#### WHAT YOU NEED TO DO:
Print all of the data below exactly as it appears, leaving out every image.

[Object tracking records]
········

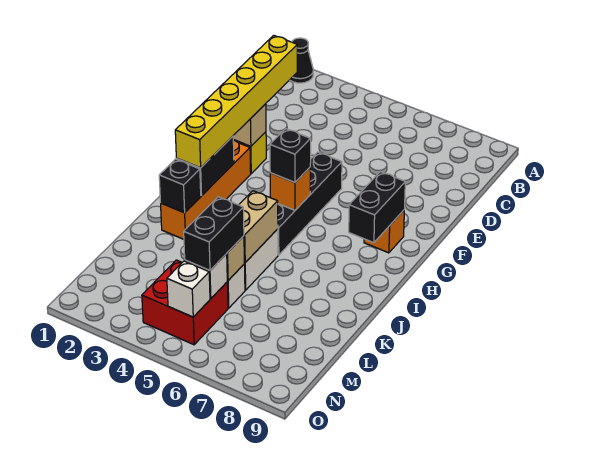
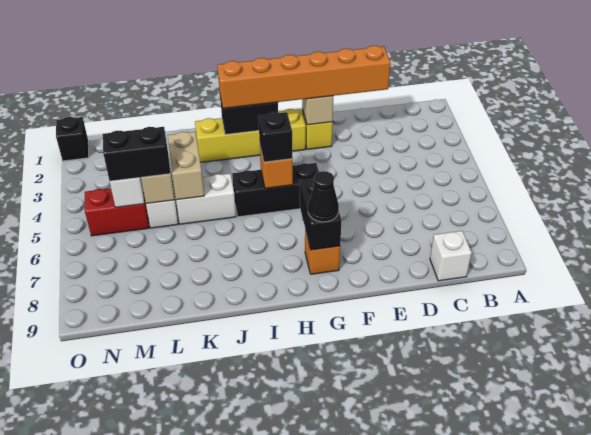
black cone A1 level 1 -> black cone G8 level 3
yellow brick D2:I2 level 3 -> orange brick D2:I2 level 3
black brick F5:I5 level 1 -> black brick G5:I5 level 1
orange brick G2:J2 level 1 -> yellow brick G2:J2 level 1
black brick G8:H8 level 2 -> black brick G7:G8 level 2
black brick J2 level 2 -> black brick O1 level 1
tan brick J5:K5 level 2 -> tan brick K4:K5 level 2
red brick M4:N5 level 1 -> red brick M5:N5 level 1
white brick N5 level 2 -> white brick C9 level 1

········

#### TASK RESULT:
black cone A1 level 1 -> black cone G8 level 3
yellow brick D2:I2 level 3 -> orange brick D2:I2 level 3
black brick F5:I5 level 1 -> black brick G5:I5 level 1
orange brick G2:J2 level 1 -> yellow brick G2:J2 level 1
black brick G8:H8 level 2 -> black brick G7:G8 level 2
black brick J2 level 2 -> black brick O1 level 1
tan brick J5:K5 level 2 -> tan brick K4:K5 level 2
red brick M4:N5 level 1 -> red brick M5:N5 level 1
white brick N5 level 2 -> white brick C9 level 1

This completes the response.